Start of Information given

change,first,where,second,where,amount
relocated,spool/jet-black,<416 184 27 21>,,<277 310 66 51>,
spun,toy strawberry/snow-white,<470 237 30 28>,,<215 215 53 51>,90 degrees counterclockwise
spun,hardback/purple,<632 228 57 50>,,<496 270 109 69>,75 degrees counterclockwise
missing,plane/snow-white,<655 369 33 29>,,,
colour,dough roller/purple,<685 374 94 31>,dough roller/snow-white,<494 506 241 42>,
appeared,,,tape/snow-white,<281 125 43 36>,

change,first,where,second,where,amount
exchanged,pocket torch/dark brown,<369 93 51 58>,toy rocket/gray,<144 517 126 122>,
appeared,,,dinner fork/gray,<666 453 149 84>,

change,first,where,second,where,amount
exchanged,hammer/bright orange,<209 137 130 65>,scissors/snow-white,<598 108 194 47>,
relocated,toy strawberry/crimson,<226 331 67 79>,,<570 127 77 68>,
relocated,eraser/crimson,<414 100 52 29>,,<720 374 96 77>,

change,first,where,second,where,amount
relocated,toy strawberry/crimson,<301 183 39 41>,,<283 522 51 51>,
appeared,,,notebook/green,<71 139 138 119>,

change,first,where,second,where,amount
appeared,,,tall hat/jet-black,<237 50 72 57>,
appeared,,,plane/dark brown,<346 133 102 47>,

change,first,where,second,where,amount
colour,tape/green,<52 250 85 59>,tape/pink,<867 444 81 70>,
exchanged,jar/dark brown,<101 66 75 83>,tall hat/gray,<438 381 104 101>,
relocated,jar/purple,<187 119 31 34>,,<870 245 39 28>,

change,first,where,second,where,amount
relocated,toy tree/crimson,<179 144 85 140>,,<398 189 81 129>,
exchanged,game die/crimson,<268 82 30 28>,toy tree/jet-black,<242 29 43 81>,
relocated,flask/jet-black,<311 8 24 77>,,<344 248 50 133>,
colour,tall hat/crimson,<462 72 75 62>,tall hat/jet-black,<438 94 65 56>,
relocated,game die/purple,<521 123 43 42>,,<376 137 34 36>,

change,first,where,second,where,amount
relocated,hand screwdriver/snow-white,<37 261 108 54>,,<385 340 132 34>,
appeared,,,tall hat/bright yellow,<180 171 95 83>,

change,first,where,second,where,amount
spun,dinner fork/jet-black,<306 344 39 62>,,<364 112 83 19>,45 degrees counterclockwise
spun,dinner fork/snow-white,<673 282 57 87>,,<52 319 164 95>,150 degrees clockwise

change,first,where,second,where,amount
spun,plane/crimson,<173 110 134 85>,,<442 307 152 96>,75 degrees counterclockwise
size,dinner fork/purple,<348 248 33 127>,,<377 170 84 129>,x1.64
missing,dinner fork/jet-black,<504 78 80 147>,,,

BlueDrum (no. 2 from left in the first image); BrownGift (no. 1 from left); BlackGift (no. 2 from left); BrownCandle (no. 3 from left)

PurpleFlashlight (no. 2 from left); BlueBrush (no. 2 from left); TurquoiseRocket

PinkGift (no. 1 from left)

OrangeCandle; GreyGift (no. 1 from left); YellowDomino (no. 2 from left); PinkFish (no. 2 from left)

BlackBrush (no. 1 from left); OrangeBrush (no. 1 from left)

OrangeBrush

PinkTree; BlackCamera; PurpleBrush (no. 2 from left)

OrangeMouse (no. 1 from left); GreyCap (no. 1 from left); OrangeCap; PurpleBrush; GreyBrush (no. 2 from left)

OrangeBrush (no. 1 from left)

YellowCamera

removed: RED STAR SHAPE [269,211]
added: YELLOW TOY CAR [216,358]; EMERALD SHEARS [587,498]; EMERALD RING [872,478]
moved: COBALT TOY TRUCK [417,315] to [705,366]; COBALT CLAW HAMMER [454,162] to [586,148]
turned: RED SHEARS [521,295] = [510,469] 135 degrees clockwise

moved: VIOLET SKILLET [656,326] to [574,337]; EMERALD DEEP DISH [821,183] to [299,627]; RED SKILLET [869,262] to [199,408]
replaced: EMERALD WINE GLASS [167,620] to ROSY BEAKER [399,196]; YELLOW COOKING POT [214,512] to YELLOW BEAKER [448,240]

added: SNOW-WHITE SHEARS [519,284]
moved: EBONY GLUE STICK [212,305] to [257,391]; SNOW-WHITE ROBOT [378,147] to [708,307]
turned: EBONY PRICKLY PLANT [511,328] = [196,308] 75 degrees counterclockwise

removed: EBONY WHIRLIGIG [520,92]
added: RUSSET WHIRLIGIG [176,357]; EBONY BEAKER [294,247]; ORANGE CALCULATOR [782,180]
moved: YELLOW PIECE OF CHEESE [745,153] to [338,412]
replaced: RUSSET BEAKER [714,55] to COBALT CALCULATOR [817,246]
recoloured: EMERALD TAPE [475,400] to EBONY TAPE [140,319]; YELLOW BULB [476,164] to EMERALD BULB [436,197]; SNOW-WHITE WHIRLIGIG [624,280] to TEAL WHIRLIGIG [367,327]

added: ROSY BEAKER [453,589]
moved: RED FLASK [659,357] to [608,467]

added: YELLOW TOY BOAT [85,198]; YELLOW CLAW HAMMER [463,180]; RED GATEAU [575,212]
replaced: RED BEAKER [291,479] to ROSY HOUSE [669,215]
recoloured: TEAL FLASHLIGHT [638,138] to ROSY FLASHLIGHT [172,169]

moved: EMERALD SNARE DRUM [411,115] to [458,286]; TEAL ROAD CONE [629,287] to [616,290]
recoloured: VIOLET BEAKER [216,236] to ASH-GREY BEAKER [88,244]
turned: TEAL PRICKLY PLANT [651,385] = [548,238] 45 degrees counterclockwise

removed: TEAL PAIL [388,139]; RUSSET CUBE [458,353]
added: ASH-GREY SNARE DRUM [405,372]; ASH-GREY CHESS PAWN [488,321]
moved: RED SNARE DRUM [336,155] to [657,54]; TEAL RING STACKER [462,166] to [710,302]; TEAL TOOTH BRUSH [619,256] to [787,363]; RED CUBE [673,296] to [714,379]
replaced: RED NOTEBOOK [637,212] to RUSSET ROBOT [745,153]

End of Information given

*What you will do*:
Word for word, return all of the records.

*Task response*:
change,first,where,second,where,amount
relocated,spool/jet-black,<416 184 27 21>,,<277 310 66 51>,
spun,toy strawberry/snow-white,<470 237 30 28>,,<215 215 53 51>,90 degrees counterclockwise
spun,hardback/purple,<632 228 57 50>,,<496 270 109 69>,75 degrees counterclockwise
missing,plane/snow-white,<655 369 33 29>,,,
colour,dough roller/purple,<685 374 94 31>,dough roller/snow-white,<494 506 241 42>,
appeared,,,tape/snow-white,<281 125 43 36>,

change,first,where,second,where,amount
exchanged,pocket torch/dark brown,<369 93 51 58>,toy rocket/gray,<144 517 126 122>,
appeared,,,dinner fork/gray,<666 453 149 84>,

change,first,where,second,where,amount
exchanged,hammer/bright orange,<209 137 130 65>,scissors/snow-white,<598 108 194 47>,
relocated,toy strawberry/crimson,<226 331 67 79>,,<570 127 77 68>,
relocated,eraser/crimson,<414 100 52 29>,,<720 374 96 77>,

change,first,where,second,where,amount
relocated,toy strawberry/crimson,<301 183 39 41>,,<283 522 51 51>,
appeared,,,notebook/green,<71 139 138 119>,

change,first,where,second,where,amount
appeared,,,tall hat/jet-black,<237 50 72 57>,
appeared,,,plane/dark brown,<346 133 102 47>,

change,first,where,second,where,amount
colour,tape/green,<52 250 85 59>,tape/pink,<867 444 81 70>,
exchanged,jar/dark brown,<101 66 75 83>,tall hat/gray,<438 381 104 101>,
relocated,jar/purple,<187 119 31 34>,,<870 245 39 28>,

change,first,where,second,where,amount
relocated,toy tree/crimson,<179 144 85 140>,,<398 189 81 129>,
exchanged,game die/crimson,<268 82 30 28>,toy tree/jet-black,<242 29 43 81>,
relocated,flask/jet-black,<311 8 24 77>,,<344 248 50 133>,
colour,tall hat/crimson,<462 72 75 62>,tall hat/jet-black,<438 94 65 56>,
relocated,game die/purple,<521 123 43 42>,,<376 137 34 36>,

change,first,where,second,where,amount
relocated,hand screwdriver/snow-white,<37 261 108 54>,,<385 340 132 34>,
appeared,,,tall hat/bright yellow,<180 171 95 83>,

change,first,where,second,where,amount
spun,dinner fork/jet-black,<306 344 39 62>,,<364 112 83 19>,45 degrees counterclockwise
spun,dinner fork/snow-white,<673 282 57 87>,,<52 319 164 95>,150 degrees clockwise

change,first,where,second,where,amount
spun,plane/crimson,<173 110 134 85>,,<442 307 152 96>,75 degrees counterclockwise
size,dinner fork/purple,<348 248 33 127>,,<377 170 84 129>,x1.64
missing,dinner fork/jet-black,<504 78 80 147>,,,

BlueDrum (no. 2 from left in the first image); BrownGift (no. 1 from left); BlackGift (no. 2 from left); BrownCandle (no. 3 from left)

PurpleFlashlight (no. 2 from left); BlueBrush (no. 2 from left); TurquoiseRocket

PinkGift (no. 1 from left)

OrangeCandle; GreyGift (no. 1 from left); YellowDomino (no. 2 from left); PinkFish (no. 2 from left)

BlackBrush (no. 1 from left); OrangeBrush (no. 1 from left)

OrangeBrush

PinkTree; BlackCamera; PurpleBrush (no. 2 from left)

OrangeMouse (no. 1 from left); GreyCap (no. 1 from left); OrangeCap; PurpleBrush; GreyBrush (no. 2 from left)

OrangeBrush (no. 1 from left)

YellowCamera

removed: RED STAR SHAPE [269,211]
added: YELLOW TOY CAR [216,358]; EMERALD SHEARS [587,498]; EMERALD RING [872,478]
moved: COBALT TOY TRUCK [417,315] to [705,366]; COBALT CLAW HAMMER [454,162] to [586,148]
turned: RED SHEARS [521,295] = [510,469] 135 degrees clockwise

moved: VIOLET SKILLET [656,326] to [574,337]; EMERALD DEEP DISH [821,183] to [299,627]; RED SKILLET [869,262] to [199,408]
replaced: EMERALD WINE GLASS [167,620] to ROSY BEAKER [399,196]; YELLOW COOKING POT [214,512] to YELLOW BEAKER [448,240]

added: SNOW-WHITE SHEARS [519,284]
moved: EBONY GLUE STICK [212,305] to [257,391]; SNOW-WHITE ROBOT [378,147] to [708,307]
turned: EBONY PRICKLY PLANT [511,328] = [196,308] 75 degrees counterclockwise

removed: EBONY WHIRLIGIG [520,92]
added: RUSSET WHIRLIGIG [176,357]; EBONY BEAKER [294,247]; ORANGE CALCULATOR [782,180]
moved: YELLOW PIECE OF CHEESE [745,153] to [338,412]
replaced: RUSSET BEAKER [714,55] to COBALT CALCULATOR [817,246]
recoloured: EMERALD TAPE [475,400] to EBONY TAPE [140,319]; YELLOW BULB [476,164] to EMERALD BULB [436,197]; SNOW-WHITE WHIRLIGIG [624,280] to TEAL WHIRLIGIG [367,327]

added: ROSY BEAKER [453,589]
moved: RED FLASK [659,357] to [608,467]

added: YELLOW TOY BOAT [85,198]; YELLOW CLAW HAMMER [463,180]; RED GATEAU [575,212]
replaced: RED BEAKER [291,479] to ROSY HOUSE [669,215]
recoloured: TEAL FLASHLIGHT [638,138] to ROSY FLASHLIGHT [172,169]

moved: EMERALD SNARE DRUM [411,115] to [458,286]; TEAL ROAD CONE [629,287] to [616,290]
recoloured: VIOLET BEAKER [216,236] to ASH-GREY BEAKER [88,244]
turned: TEAL PRICKLY PLANT [651,385] = [548,238] 45 degrees counterclockwise

removed: TEAL PAIL [388,139]; RUSSET CUBE [458,353]
added: ASH-GREY SNARE DRUM [405,372]; ASH-GREY CHESS PAWN [488,321]
moved: RED SNARE DRUM [336,155] to [657,54]; TEAL RING STACKER [462,166] to [710,302]; TEAL TOOTH BRUSH [619,256] to [787,363]; RED CUBE [673,296] to [714,379]
replaced: RED NOTEBOOK [637,212] to RUSSET ROBOT [745,153]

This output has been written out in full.